((
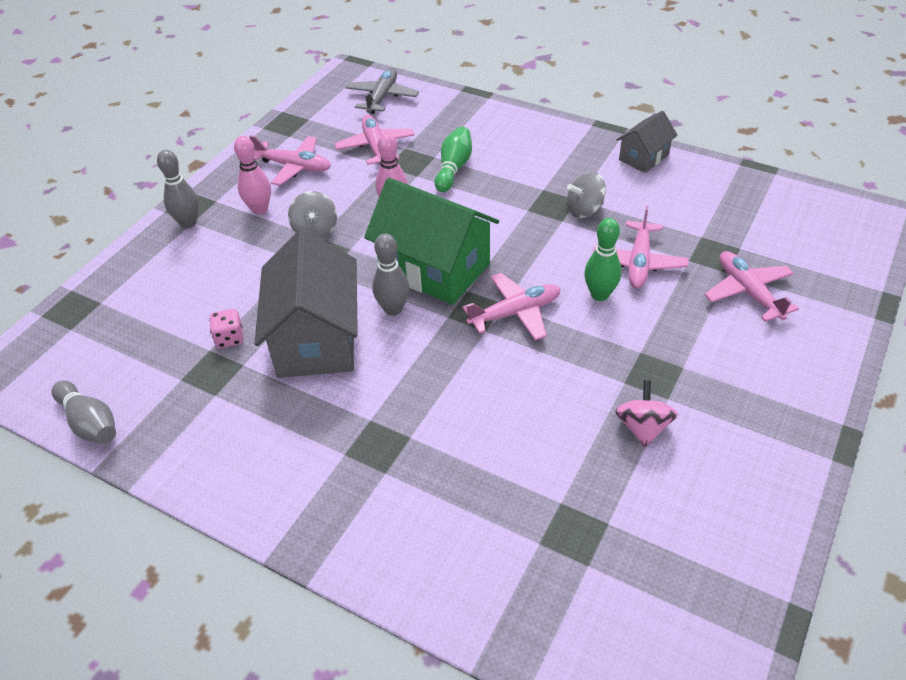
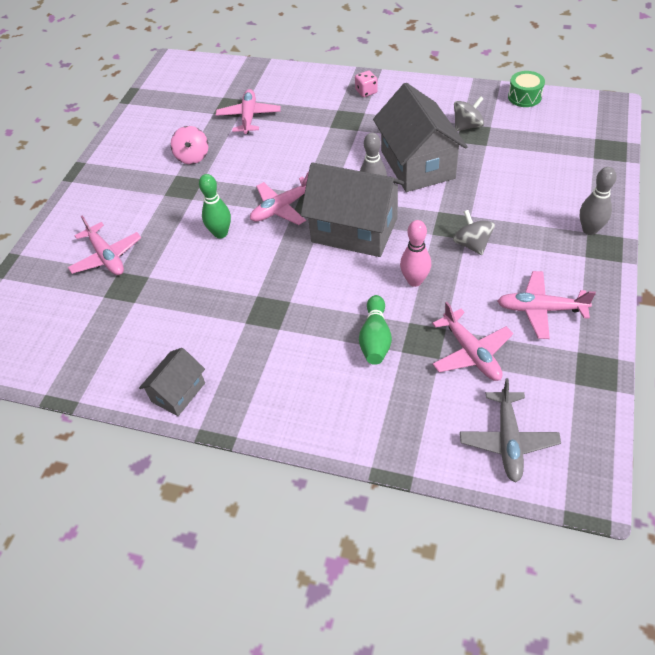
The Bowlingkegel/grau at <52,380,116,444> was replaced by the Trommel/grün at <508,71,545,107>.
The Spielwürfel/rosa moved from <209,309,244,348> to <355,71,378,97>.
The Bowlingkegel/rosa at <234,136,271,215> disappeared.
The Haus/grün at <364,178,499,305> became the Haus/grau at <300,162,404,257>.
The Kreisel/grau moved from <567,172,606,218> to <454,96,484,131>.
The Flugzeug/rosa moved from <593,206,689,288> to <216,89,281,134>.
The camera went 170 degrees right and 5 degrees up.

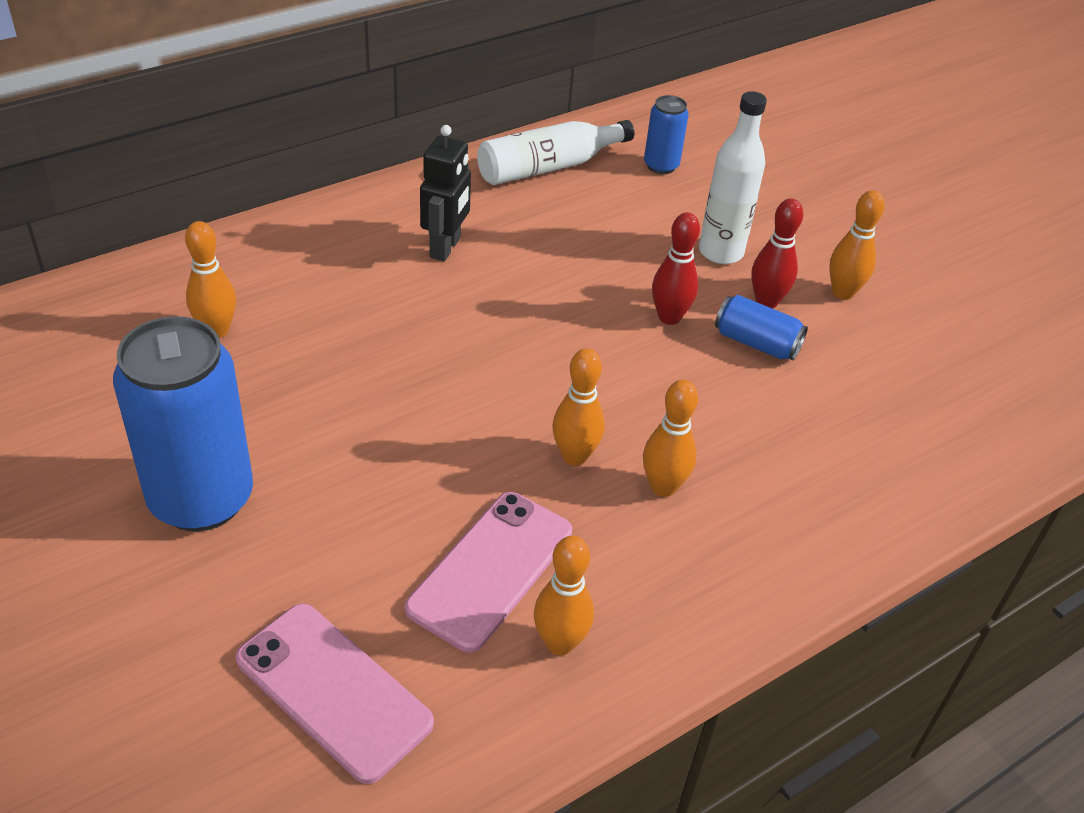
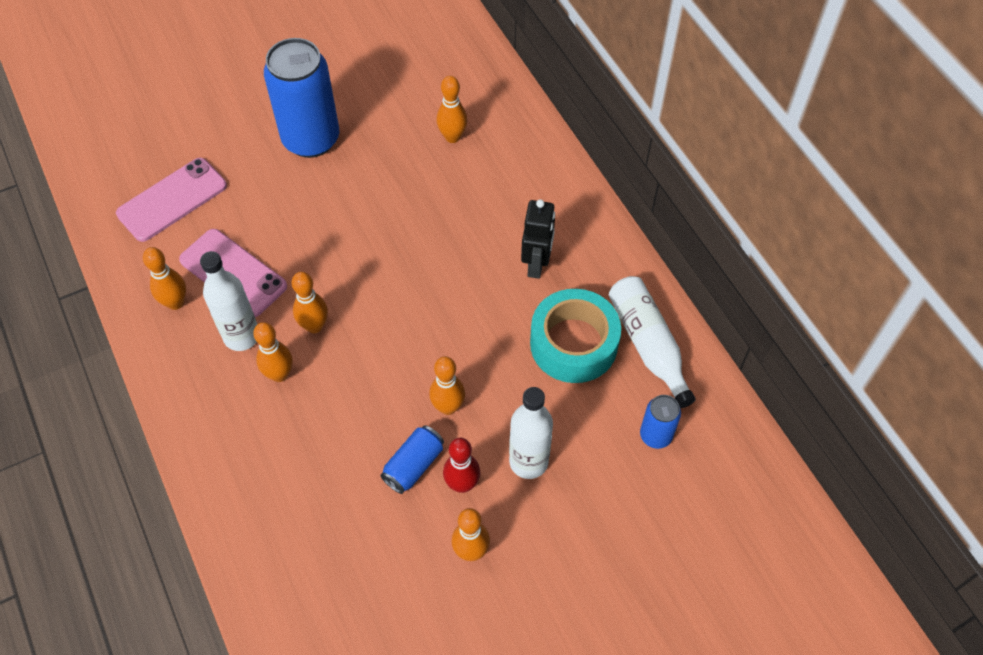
The Roboter/schwarz at <420,125,471,261> turned 105 degrees counterclockwise.
The Bowlingkegel/rot at <652,212,700,325> became the Bowlingkegel/orange at <429,356,465,415>.
The Flasche/weiß at <200,251,257,351> appeared.
The Klebeband/türkis at <530,289,621,383> appeared.
The camera went 100 degrees right and 15 degrees up.

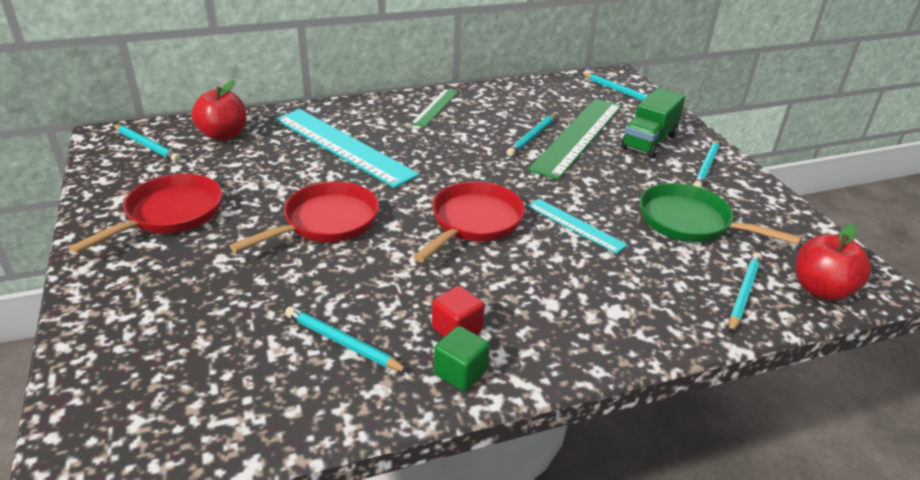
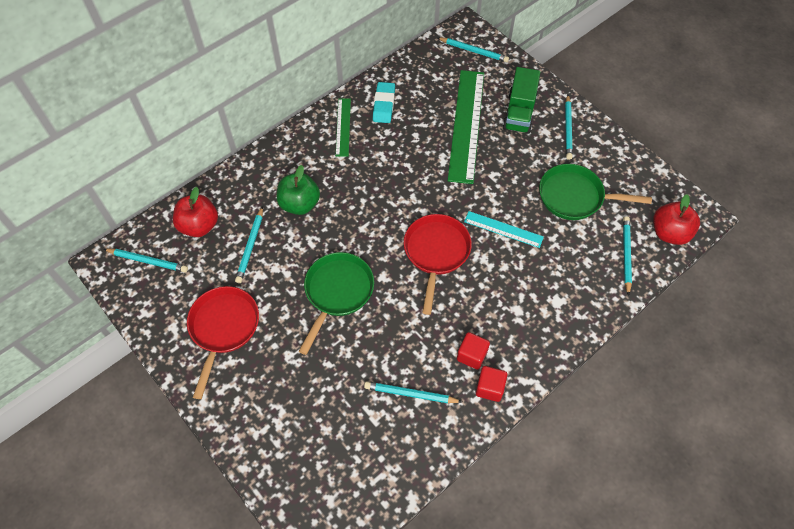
The Pfanne/rot at <230,182,379,253> became the Pfanne/grün at <299,252,374,355>.
The Lineal/türkis at <275,109,420,188> was replaced by the Apfel/grün at <277,165,320,215>.
The Kubus/grün at <434,326,490,391> became the Kubus/rot at <476,366,507,402>.
The Bleistift/türkis moved from <507,114,556,156> to <235,206,263,283>.
The Radiergummi/türkis at <373,82,395,123> appeared.
The camera went 20 degrees left and 25 degrees up.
))
§ Task statement:
With the pictures left out, please output each line from the one containing "The camera went 170" through the end of the entries, exactly as it is.

§ Reply:
The camera went 170 degrees right and 5 degrees up.

The Roboter/schwarz at <420,125,471,261> turned 105 degrees counterclockwise.
The Bowlingkegel/rot at <652,212,700,325> became the Bowlingkegel/orange at <429,356,465,415>.
The Flasche/weiß at <200,251,257,351> appeared.
The Klebeband/türkis at <530,289,621,383> appeared.
The camera went 100 degrees right and 15 degrees up.

The Pfanne/rot at <230,182,379,253> became the Pfanne/grün at <299,252,374,355>.
The Lineal/türkis at <275,109,420,188> was replaced by the Apfel/grün at <277,165,320,215>.
The Kubus/grün at <434,326,490,391> became the Kubus/rot at <476,366,507,402>.
The Bleistift/türkis moved from <507,114,556,156> to <235,206,263,283>.
The Radiergummi/türkis at <373,82,395,123> appeared.
The camera went 20 degrees left and 25 degrees up.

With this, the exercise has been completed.